Dataset extract:
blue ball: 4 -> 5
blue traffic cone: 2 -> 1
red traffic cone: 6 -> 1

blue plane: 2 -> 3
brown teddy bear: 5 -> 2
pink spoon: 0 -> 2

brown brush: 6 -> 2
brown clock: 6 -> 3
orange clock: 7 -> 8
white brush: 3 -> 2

---

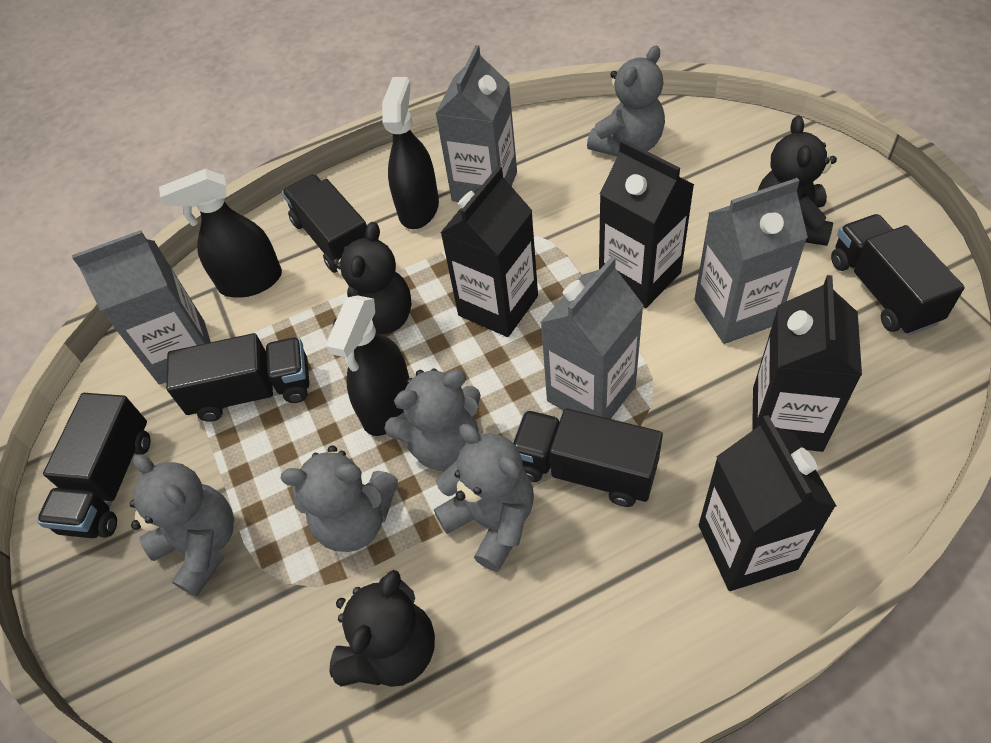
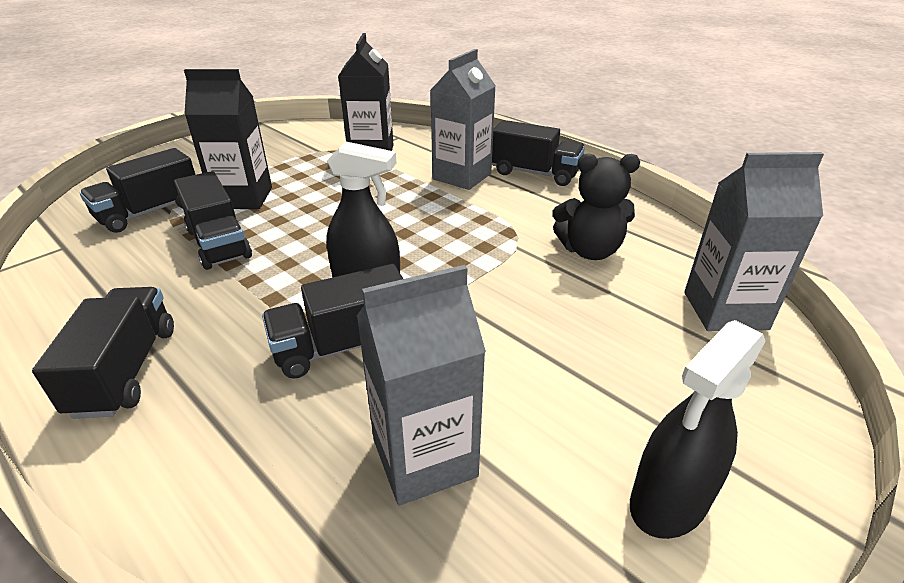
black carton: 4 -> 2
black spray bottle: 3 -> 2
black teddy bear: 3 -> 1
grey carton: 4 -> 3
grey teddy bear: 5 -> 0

Your goal: Please give back exactly the lines of the listing above that run from the one containing "red traffic cone: 6 -> 1" through the one containing "white brush: 3 -> 2", and only those.

Task solution:
red traffic cone: 6 -> 1

blue plane: 2 -> 3
brown teddy bear: 5 -> 2
pink spoon: 0 -> 2

brown brush: 6 -> 2
brown clock: 6 -> 3
orange clock: 7 -> 8
white brush: 3 -> 2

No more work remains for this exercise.